[Task] The exercise calls for a faithful copy of all the data.

[Dataset entries]
==*==

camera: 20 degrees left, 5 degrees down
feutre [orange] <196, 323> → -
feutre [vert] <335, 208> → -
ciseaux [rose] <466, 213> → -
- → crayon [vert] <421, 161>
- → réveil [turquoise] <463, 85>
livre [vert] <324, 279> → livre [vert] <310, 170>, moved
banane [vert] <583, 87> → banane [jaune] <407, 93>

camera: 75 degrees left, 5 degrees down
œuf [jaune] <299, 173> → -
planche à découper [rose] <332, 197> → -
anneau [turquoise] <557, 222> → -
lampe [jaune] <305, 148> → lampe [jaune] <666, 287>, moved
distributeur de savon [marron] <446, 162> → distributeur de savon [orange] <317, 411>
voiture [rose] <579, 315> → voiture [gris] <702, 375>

==*==

[Reply]
camera: 20 degrees left, 5 degrees down
feutre [orange] <196, 323> → -
feutre [vert] <335, 208> → -
ciseaux [rose] <466, 213> → -
- → crayon [vert] <421, 161>
- → réveil [turquoise] <463, 85>
livre [vert] <324, 279> → livre [vert] <310, 170>, moved
banane [vert] <583, 87> → banane [jaune] <407, 93>

camera: 75 degrees left, 5 degrees down
œuf [jaune] <299, 173> → -
planche à découper [rose] <332, 197> → -
anneau [turquoise] <557, 222> → -
lampe [jaune] <305, 148> → lampe [jaune] <666, 287>, moved
distributeur de savon [marron] <446, 162> → distributeur de savon [orange] <317, 411>
voiture [rose] <579, 315> → voiture [gris] <702, 375>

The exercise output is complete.